▸ **TASK DETAILS**:
Select every line containing the word "switch" from the material, and copy those lines.

▸ **RECORDS PROVIDED**:
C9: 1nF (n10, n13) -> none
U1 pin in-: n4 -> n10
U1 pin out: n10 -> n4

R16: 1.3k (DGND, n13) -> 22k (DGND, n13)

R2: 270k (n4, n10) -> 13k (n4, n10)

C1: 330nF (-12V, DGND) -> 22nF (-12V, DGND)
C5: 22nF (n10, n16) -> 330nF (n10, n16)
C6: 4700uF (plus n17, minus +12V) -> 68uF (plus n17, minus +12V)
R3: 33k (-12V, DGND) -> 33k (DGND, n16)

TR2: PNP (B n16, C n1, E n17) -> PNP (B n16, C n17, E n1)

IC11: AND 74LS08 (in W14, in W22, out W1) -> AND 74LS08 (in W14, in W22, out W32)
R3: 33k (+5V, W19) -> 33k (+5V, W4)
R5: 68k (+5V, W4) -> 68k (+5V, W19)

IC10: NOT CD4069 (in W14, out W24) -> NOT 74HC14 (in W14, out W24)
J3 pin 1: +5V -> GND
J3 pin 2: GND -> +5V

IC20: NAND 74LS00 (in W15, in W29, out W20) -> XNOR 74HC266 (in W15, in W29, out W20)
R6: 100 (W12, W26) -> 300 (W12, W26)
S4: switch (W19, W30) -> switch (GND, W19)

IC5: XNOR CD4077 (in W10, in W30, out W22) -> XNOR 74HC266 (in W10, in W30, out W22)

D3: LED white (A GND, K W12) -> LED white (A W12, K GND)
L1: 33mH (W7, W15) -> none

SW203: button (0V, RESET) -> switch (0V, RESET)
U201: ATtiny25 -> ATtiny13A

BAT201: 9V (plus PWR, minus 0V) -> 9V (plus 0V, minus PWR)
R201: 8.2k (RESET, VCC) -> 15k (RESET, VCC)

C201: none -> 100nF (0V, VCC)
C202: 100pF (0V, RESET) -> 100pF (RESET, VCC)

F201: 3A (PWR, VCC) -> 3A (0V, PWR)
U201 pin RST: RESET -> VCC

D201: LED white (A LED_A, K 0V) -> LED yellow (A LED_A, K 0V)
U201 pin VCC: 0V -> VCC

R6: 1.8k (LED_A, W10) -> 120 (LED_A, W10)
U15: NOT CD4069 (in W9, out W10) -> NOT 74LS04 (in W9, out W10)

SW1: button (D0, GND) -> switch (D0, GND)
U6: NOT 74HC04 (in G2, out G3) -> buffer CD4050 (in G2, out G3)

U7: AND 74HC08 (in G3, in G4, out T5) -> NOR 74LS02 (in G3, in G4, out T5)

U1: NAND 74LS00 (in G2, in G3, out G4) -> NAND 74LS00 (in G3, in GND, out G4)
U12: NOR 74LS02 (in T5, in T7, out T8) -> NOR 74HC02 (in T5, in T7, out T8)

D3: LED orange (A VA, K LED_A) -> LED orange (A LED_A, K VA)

▸ **RESULT**:
S4: switch (W19, W30) -> switch (GND, W19)
SW203: button (0V, RESET) -> switch (0V, RESET)
SW1: button (D0, GND) -> switch (D0, GND)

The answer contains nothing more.